Record extracts:
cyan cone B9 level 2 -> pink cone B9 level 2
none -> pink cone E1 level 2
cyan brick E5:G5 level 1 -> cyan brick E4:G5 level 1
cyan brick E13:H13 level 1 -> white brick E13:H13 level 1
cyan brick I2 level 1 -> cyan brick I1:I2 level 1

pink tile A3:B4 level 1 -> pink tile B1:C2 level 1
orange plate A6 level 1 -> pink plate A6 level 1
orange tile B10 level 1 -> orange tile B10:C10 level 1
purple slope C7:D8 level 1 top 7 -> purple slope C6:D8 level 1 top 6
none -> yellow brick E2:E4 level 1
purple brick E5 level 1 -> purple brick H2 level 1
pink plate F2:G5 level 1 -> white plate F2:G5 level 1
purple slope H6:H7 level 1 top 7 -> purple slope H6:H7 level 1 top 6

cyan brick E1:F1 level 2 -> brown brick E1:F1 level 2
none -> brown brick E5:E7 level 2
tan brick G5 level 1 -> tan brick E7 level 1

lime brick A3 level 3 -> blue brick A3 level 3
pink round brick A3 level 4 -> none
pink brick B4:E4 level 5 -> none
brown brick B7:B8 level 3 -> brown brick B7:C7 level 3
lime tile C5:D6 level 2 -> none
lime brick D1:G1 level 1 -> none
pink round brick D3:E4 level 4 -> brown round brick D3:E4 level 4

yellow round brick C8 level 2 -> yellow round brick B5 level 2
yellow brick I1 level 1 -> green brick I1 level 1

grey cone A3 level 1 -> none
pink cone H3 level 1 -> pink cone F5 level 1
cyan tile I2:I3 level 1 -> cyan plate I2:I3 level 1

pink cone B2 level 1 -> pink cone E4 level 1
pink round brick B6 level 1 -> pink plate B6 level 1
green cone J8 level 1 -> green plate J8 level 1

Task directions:
Repeat the material word for word.

Your solution:
cyan cone B9 level 2 -> pink cone B9 level 2
none -> pink cone E1 level 2
cyan brick E5:G5 level 1 -> cyan brick E4:G5 level 1
cyan brick E13:H13 level 1 -> white brick E13:H13 level 1
cyan brick I2 level 1 -> cyan brick I1:I2 level 1

pink tile A3:B4 level 1 -> pink tile B1:C2 level 1
orange plate A6 level 1 -> pink plate A6 level 1
orange tile B10 level 1 -> orange tile B10:C10 level 1
purple slope C7:D8 level 1 top 7 -> purple slope C6:D8 level 1 top 6
none -> yellow brick E2:E4 level 1
purple brick E5 level 1 -> purple brick H2 level 1
pink plate F2:G5 level 1 -> white plate F2:G5 level 1
purple slope H6:H7 level 1 top 7 -> purple slope H6:H7 level 1 top 6

cyan brick E1:F1 level 2 -> brown brick E1:F1 level 2
none -> brown brick E5:E7 level 2
tan brick G5 level 1 -> tan brick E7 level 1

lime brick A3 level 3 -> blue brick A3 level 3
pink round brick A3 level 4 -> none
pink brick B4:E4 level 5 -> none
brown brick B7:B8 level 3 -> brown brick B7:C7 level 3
lime tile C5:D6 level 2 -> none
lime brick D1:G1 level 1 -> none
pink round brick D3:E4 level 4 -> brown round brick D3:E4 level 4

yellow round brick C8 level 2 -> yellow round brick B5 level 2
yellow brick I1 level 1 -> green brick I1 level 1

grey cone A3 level 1 -> none
pink cone H3 level 1 -> pink cone F5 level 1
cyan tile I2:I3 level 1 -> cyan plate I2:I3 level 1

pink cone B2 level 1 -> pink cone E4 level 1
pink round brick B6 level 1 -> pink plate B6 level 1
green cone J8 level 1 -> green plate J8 level 1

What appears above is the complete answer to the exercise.